_ENTRIES SHOWN_.
========

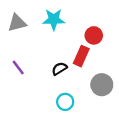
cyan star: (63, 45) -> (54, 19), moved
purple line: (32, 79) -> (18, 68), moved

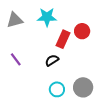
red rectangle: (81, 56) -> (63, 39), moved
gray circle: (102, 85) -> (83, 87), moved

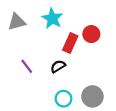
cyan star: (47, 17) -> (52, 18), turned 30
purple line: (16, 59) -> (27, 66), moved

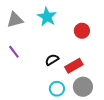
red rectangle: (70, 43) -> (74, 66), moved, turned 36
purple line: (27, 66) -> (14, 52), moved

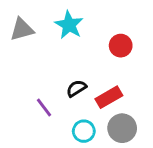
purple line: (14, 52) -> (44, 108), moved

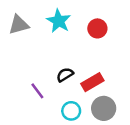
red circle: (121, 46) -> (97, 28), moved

========

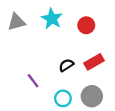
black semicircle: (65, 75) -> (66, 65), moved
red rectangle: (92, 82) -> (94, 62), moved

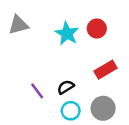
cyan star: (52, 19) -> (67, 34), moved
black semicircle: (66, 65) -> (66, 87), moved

========

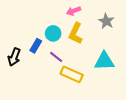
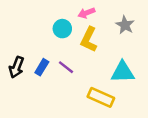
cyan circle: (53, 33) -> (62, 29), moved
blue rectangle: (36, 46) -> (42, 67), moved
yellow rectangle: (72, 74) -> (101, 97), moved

========

_TO-DO ITEM_. Pull every line containing "purple" out of the records.

_WRITTEN ANSWER_.
purple line: (32, 79) -> (18, 68), moved
purple line: (16, 59) -> (27, 66), moved
purple line: (27, 66) -> (14, 52), moved
purple line: (14, 52) -> (44, 108), moved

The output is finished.